> _Work task_:
Exactly the lines from the one containing "RGB2 pin B: D10 -> D6" through the end of the entries, both ends included, are to be output.

Modification records
──────────────────────────────

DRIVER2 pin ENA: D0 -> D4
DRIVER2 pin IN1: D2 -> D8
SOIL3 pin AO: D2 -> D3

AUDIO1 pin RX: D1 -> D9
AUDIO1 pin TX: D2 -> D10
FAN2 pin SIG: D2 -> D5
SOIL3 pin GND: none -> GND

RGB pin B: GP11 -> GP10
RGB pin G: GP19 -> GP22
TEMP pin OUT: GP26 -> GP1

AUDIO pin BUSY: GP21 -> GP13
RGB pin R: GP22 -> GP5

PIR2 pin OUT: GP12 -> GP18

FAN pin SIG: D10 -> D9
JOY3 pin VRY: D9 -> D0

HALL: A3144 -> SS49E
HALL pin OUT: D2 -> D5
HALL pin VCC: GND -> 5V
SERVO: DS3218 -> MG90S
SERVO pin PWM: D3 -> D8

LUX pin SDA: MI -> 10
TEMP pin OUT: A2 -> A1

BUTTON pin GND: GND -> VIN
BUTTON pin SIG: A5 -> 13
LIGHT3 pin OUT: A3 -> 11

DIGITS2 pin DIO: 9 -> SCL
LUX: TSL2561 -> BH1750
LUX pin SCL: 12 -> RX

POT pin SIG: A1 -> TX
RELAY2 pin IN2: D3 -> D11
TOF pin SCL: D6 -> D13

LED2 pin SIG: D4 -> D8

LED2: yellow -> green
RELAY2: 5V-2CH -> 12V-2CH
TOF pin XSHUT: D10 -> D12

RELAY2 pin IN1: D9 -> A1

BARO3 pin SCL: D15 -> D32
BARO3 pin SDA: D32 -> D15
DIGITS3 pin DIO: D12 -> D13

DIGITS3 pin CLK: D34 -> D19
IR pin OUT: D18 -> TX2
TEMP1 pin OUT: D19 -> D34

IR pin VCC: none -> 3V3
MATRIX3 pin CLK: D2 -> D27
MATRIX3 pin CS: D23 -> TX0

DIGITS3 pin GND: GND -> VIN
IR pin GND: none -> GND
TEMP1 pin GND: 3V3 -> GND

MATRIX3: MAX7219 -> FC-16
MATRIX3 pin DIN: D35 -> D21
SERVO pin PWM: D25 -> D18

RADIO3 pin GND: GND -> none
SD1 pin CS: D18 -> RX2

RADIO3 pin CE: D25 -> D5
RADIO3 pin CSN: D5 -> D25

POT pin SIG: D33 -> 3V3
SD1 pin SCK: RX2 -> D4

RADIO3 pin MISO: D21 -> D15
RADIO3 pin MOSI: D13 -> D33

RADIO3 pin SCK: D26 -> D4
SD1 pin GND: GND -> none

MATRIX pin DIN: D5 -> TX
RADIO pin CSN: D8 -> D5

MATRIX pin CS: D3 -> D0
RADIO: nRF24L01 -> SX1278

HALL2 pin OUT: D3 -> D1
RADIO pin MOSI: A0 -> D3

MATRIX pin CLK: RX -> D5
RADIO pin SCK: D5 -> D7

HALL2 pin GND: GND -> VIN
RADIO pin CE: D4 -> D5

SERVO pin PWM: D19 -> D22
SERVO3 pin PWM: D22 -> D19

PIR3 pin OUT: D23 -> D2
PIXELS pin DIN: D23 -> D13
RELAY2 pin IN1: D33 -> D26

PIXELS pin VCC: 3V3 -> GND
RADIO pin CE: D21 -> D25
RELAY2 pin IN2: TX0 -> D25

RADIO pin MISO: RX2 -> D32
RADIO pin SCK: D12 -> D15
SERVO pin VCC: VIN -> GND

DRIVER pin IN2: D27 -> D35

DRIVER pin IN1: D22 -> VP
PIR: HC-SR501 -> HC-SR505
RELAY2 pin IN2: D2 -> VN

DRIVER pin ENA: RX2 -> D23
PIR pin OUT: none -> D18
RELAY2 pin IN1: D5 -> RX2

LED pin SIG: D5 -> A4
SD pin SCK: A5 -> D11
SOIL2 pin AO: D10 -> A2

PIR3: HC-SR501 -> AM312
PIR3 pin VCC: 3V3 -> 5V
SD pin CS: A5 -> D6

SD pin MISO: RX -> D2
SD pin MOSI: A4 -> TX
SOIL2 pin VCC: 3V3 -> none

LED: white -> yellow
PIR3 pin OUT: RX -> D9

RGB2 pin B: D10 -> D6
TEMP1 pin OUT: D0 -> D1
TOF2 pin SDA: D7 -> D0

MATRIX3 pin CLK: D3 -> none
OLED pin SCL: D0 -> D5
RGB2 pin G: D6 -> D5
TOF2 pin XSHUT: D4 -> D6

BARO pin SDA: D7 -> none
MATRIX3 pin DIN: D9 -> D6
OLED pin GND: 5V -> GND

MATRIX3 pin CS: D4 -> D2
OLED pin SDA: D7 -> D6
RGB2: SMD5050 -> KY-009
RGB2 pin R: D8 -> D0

──────────────────────────────

> _Exercise answer_:
RGB2 pin B: D10 -> D6
TEMP1 pin OUT: D0 -> D1
TOF2 pin SDA: D7 -> D0

MATRIX3 pin CLK: D3 -> none
OLED pin SCL: D0 -> D5
RGB2 pin G: D6 -> D5
TOF2 pin XSHUT: D4 -> D6

BARO pin SDA: D7 -> none
MATRIX3 pin DIN: D9 -> D6
OLED pin GND: 5V -> GND

MATRIX3 pin CS: D4 -> D2
OLED pin SDA: D7 -> D6
RGB2: SMD5050 -> KY-009
RGB2 pin R: D8 -> D0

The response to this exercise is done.